Task
Copy out the entire listing below exactly, but without its pictures.

Stored data
== Segment start ==

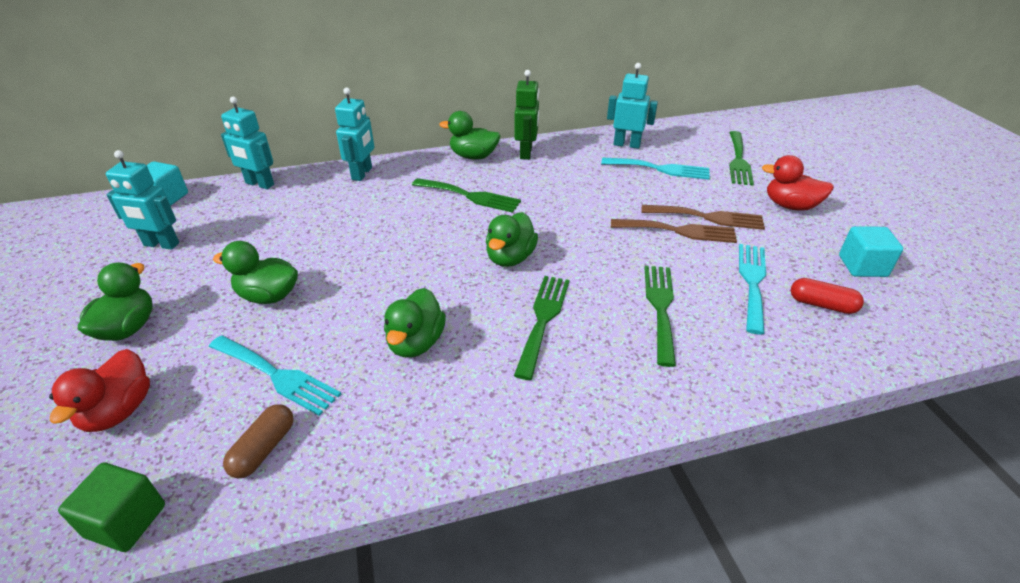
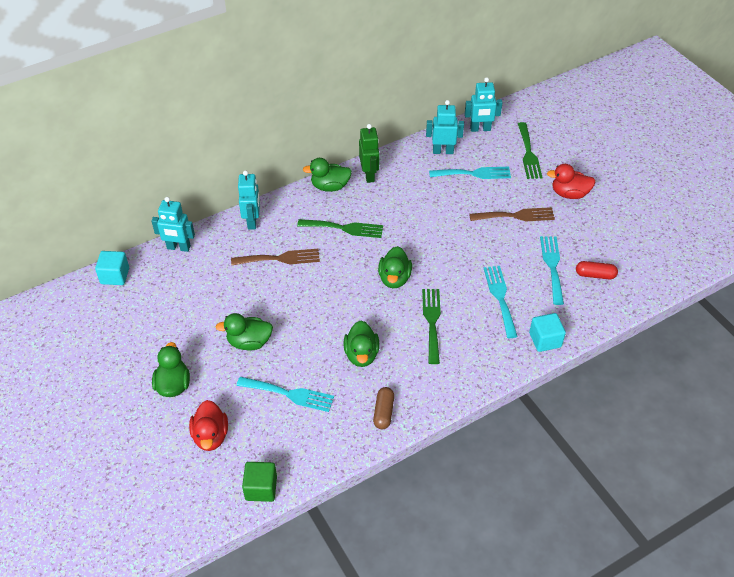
camera: 15 degrees left, 10 degrees up
(161, 244) = (144, 318): turquoise robot -> turquoise robot (480, 129)
(264, 449) = (309, 437): brown capsule -> brown capsule (383, 412)
(660, 308) = (500, 298): green fork -> turquoise fork
(679, 231) = (499, 232): brown fork -> brown fork (280, 258)
(862, 266) = (618, 239): turquoise cube -> turquoise cube (545, 340)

== Segment end ==

Answer box
camera: 15 degrees left, 10 degrees up
(161, 244) = (144, 318): turquoise robot -> turquoise robot (480, 129)
(264, 449) = (309, 437): brown capsule -> brown capsule (383, 412)
(660, 308) = (500, 298): green fork -> turquoise fork
(679, 231) = (499, 232): brown fork -> brown fork (280, 258)
(862, 266) = (618, 239): turquoise cube -> turquoise cube (545, 340)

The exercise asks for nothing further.